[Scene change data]
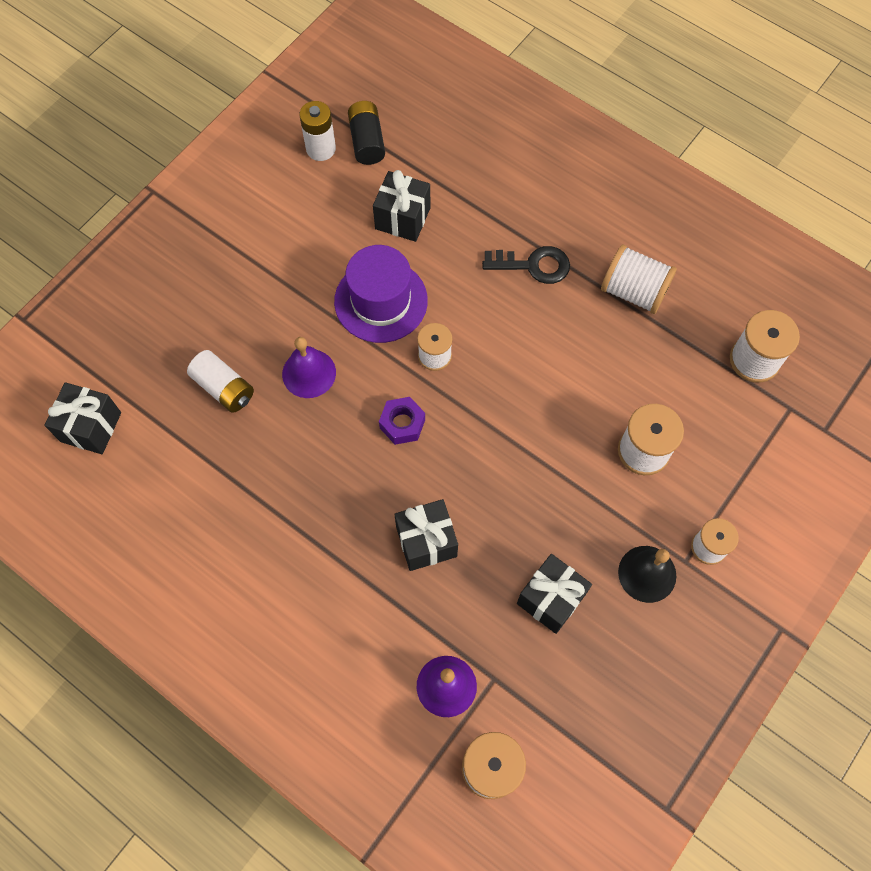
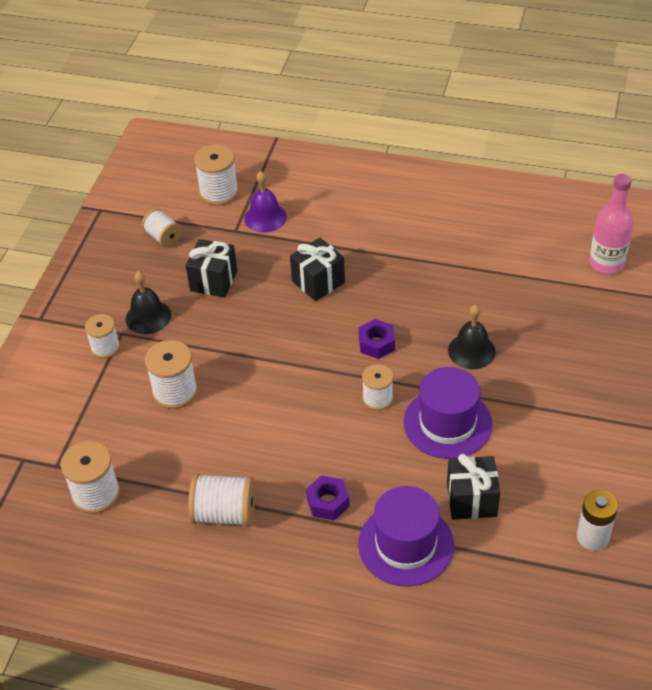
camera: 160 degrees right, 20 degrees down
(91, 427) = (606, 263): black gift -> pink bottle
(224, 388) = (530, 319): white battery -> none
(309, 373) = (471, 351): purple bell -> black bell
(367, 141) = (553, 562): black battery -> none
(482, 201) = (405, 544): none -> purple hat
(533, 265) = (328, 502): black key -> purple nut
(592, 708) = (163, 237): none -> white spool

• Instructions for the task:
Every line in the data that holds the string "purple" should be returned.

• Output:
(309, 373) = (471, 351): purple bell -> black bell
(482, 201) = (405, 544): none -> purple hat
(533, 265) = (328, 502): black key -> purple nut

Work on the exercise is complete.